**REQUIREMENT**
Return all lines from the entries below in which the word "turquoise" is present.

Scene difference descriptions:
----------------

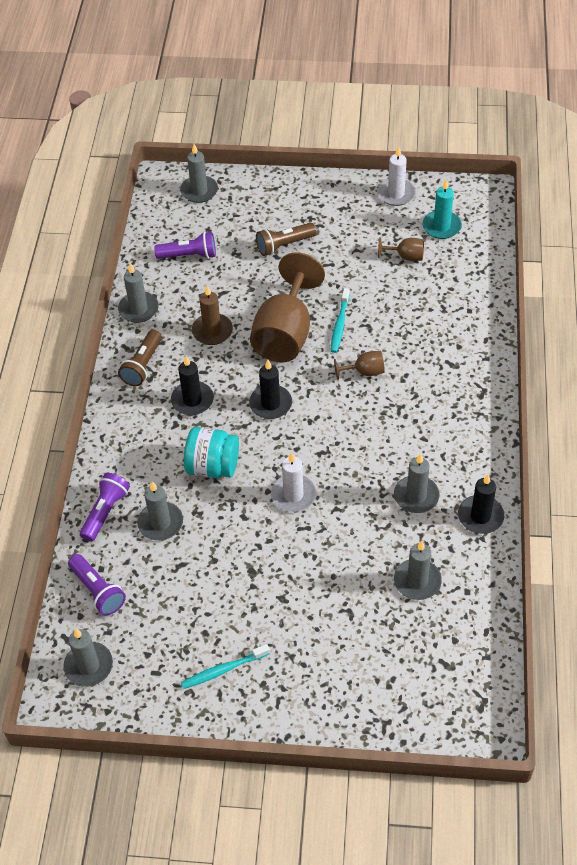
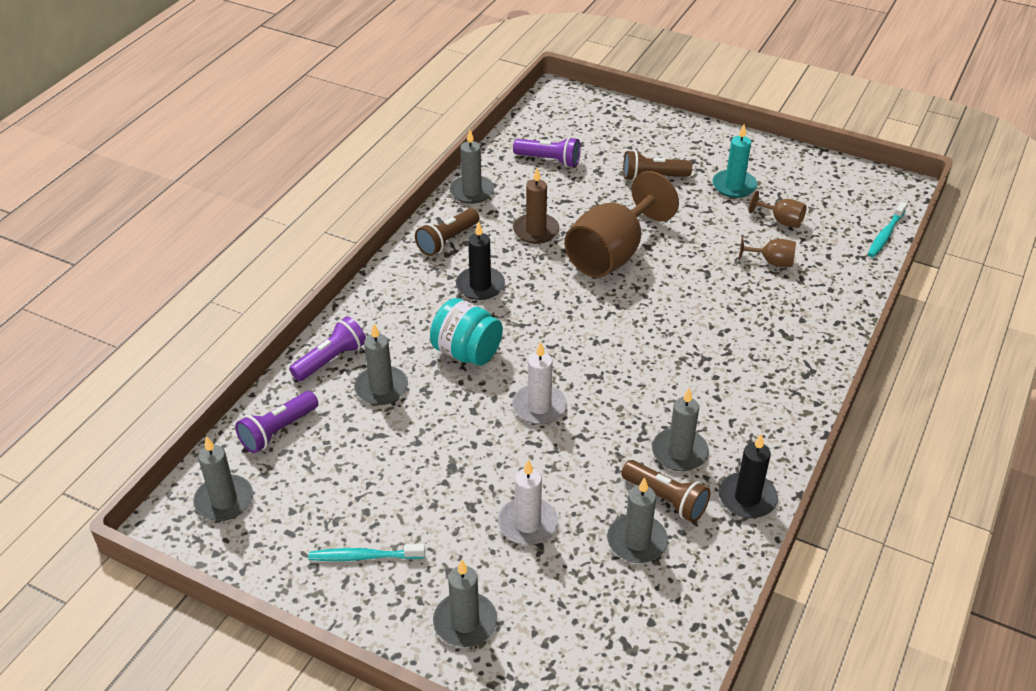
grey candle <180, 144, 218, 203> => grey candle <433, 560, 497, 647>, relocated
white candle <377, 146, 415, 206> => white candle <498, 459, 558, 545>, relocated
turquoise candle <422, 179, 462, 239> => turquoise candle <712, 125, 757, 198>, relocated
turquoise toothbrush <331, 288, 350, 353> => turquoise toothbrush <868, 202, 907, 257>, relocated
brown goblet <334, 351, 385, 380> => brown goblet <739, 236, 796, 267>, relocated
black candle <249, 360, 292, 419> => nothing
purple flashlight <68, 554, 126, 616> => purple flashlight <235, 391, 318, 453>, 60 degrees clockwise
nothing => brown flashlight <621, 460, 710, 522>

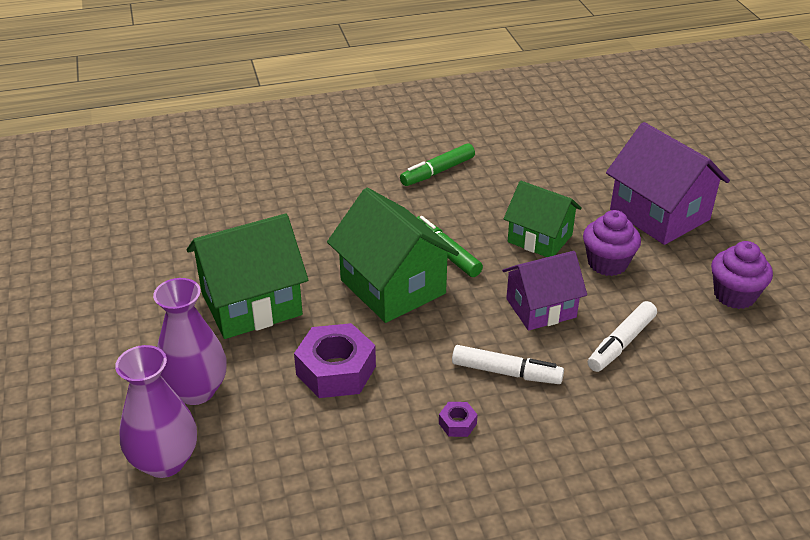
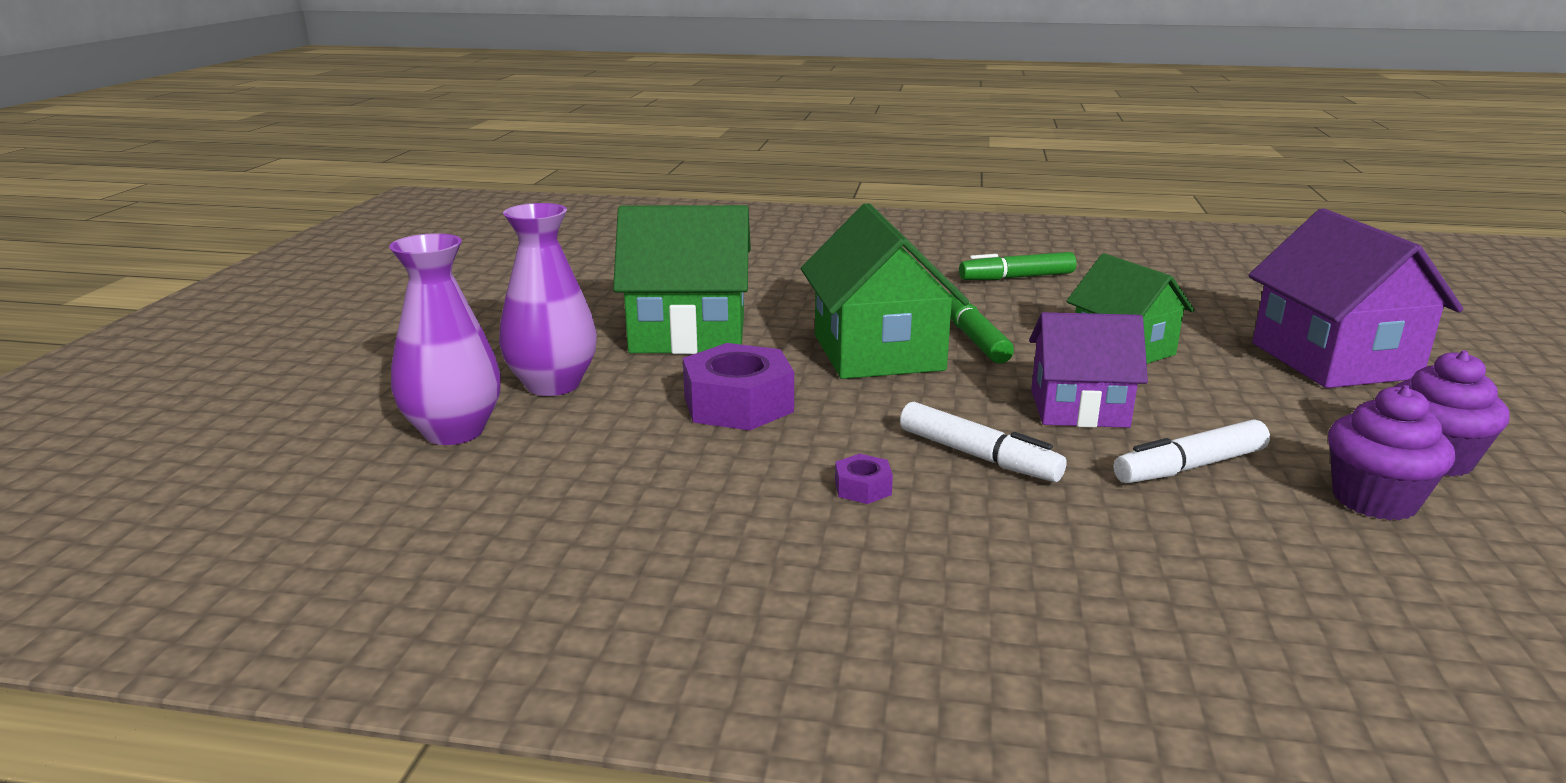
purple cupcake <583, 210, 641, 276> => purple cupcake <1328, 385, 1455, 520>, relocated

----------------

**RESPONSE TO THE EXERCISE**
turquoise candle <422, 179, 462, 239> => turquoise candle <712, 125, 757, 198>, relocated
turquoise toothbrush <331, 288, 350, 353> => turquoise toothbrush <868, 202, 907, 257>, relocated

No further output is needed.